(Collected data entries)
((

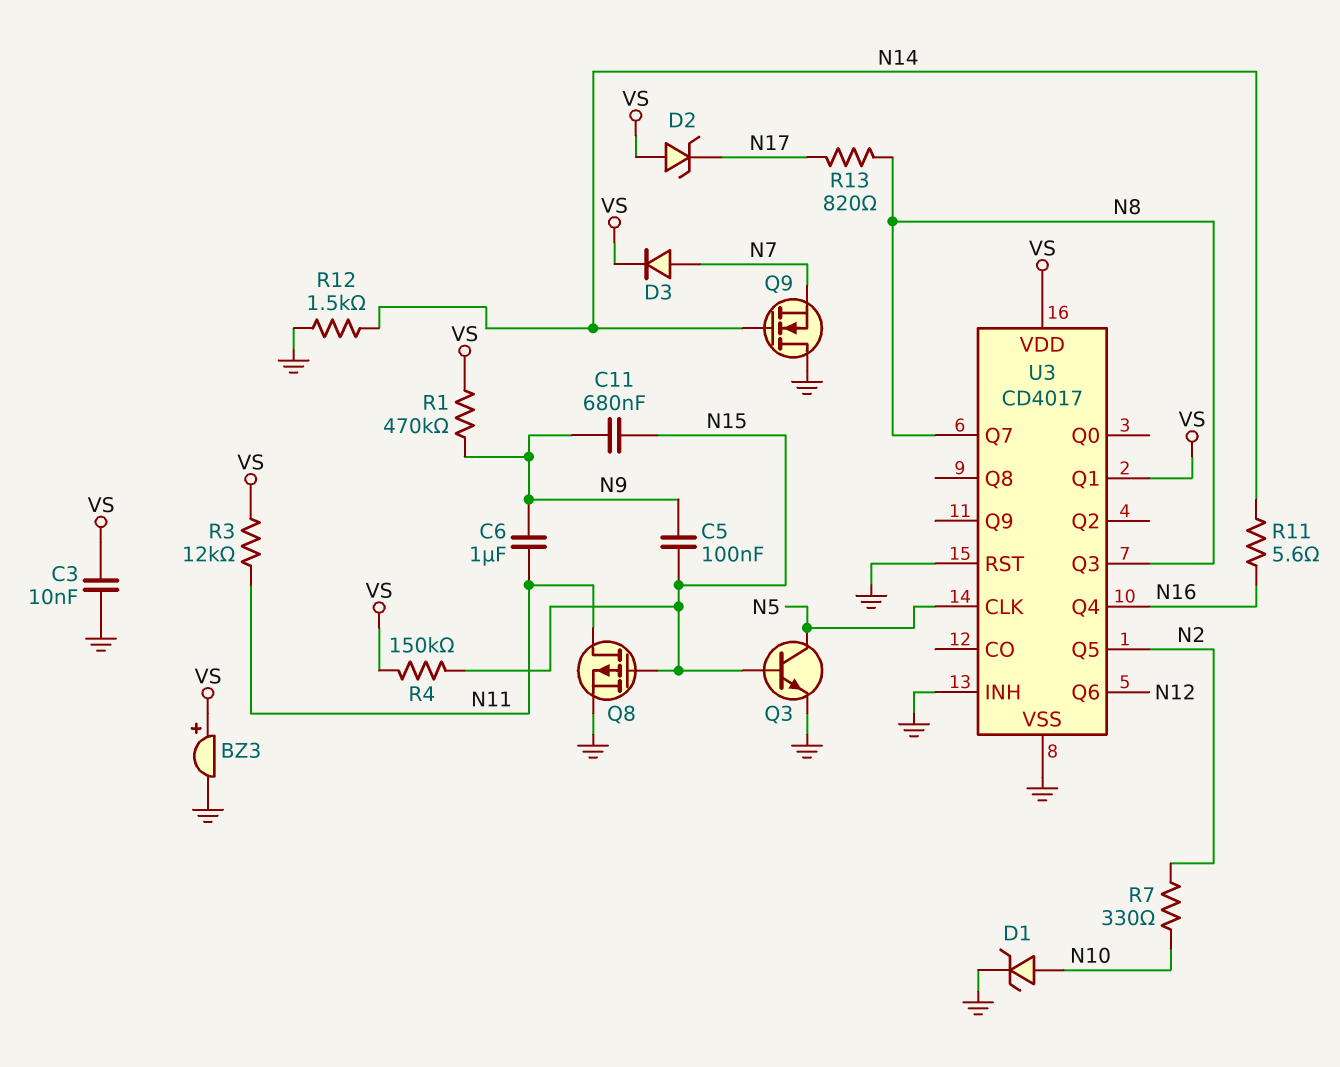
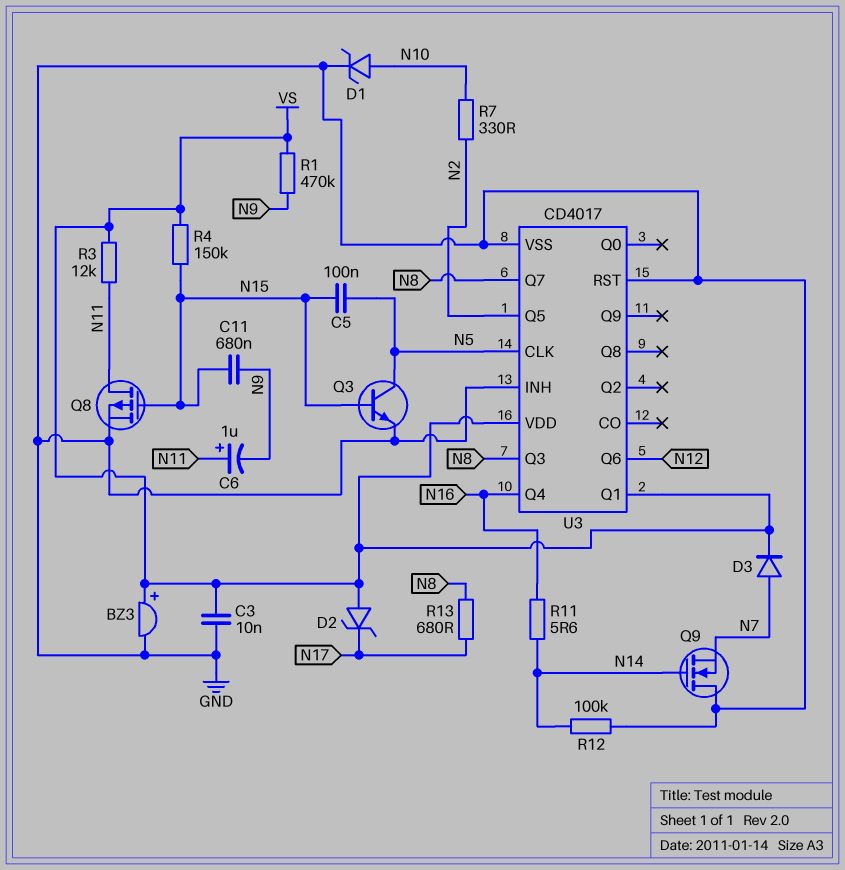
C5: 100nF (N9, N15) -> 100nF (N5, N15)
C6: 1uF (N9, N11) -> 1uF (plus N11, minus N9)
R12: 1.5k (GND, N14) -> 100k (GND, N14)
R13: 820 (N8, N17) -> 680 (N8, N17)

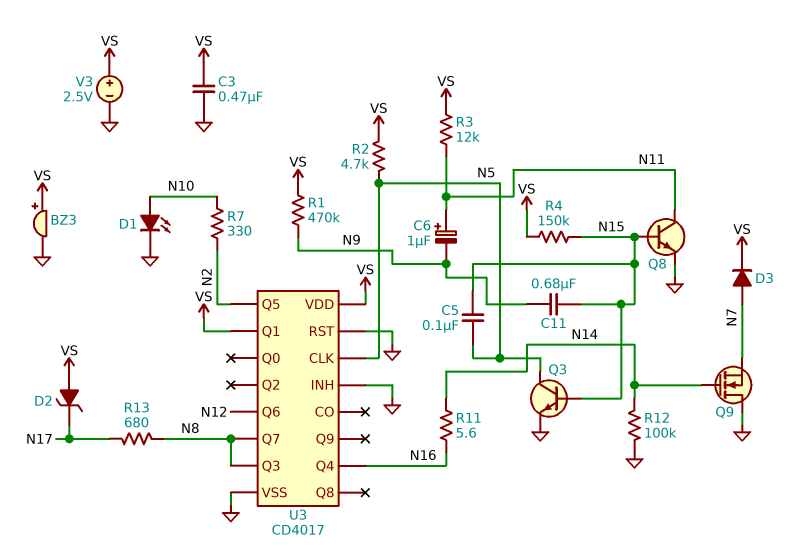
C3: 10nF (GND, VS) -> 470nF (GND, VS)
D1: zener (A N10, K GND) -> LED (A N10, K GND)
Q8: PMOS (G N15, D N11, S GND) -> NPN (B N15, C N11, E GND)
R2: none -> 4.7k (N5, VS)
V3: none -> 2.5V (plus VS, minus GND)

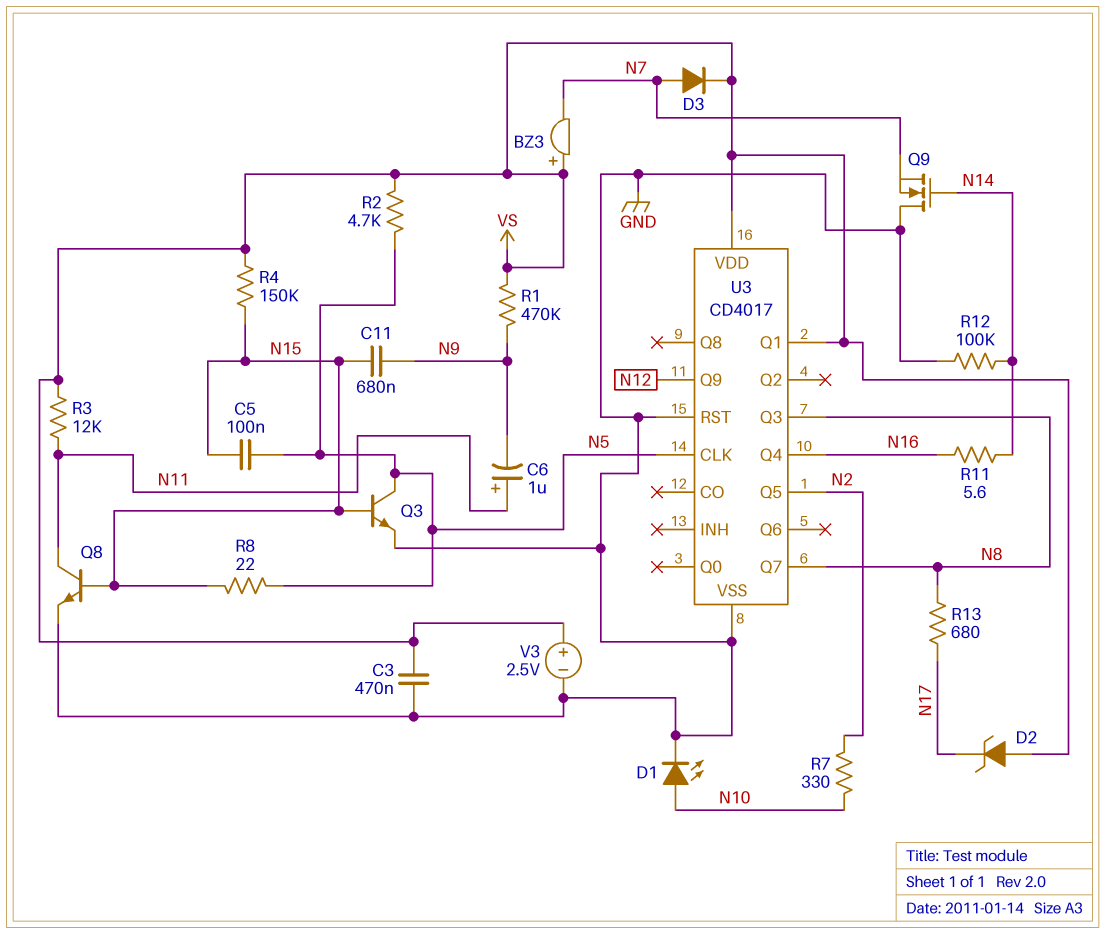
BZ3: buzzer (plus VS, minus GND) -> buzzer (plus VS, minus N7)
R8: none -> 22 (N5, N15)
U3 pin INH: GND -> none
U3 pin Q6: N12 -> none
U3 pin Q9: none -> N12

))

▶ _ASSIGNMENT_: Whenever a line above contains "none", copy that line.

▶ _WRITTEN SOLUTION_:
R2: none -> 4.7k (N5, VS)
V3: none -> 2.5V (plus VS, minus GND)
R8: none -> 22 (N5, N15)
U3 pin INH: GND -> none
U3 pin Q6: N12 -> none
U3 pin Q9: none -> N12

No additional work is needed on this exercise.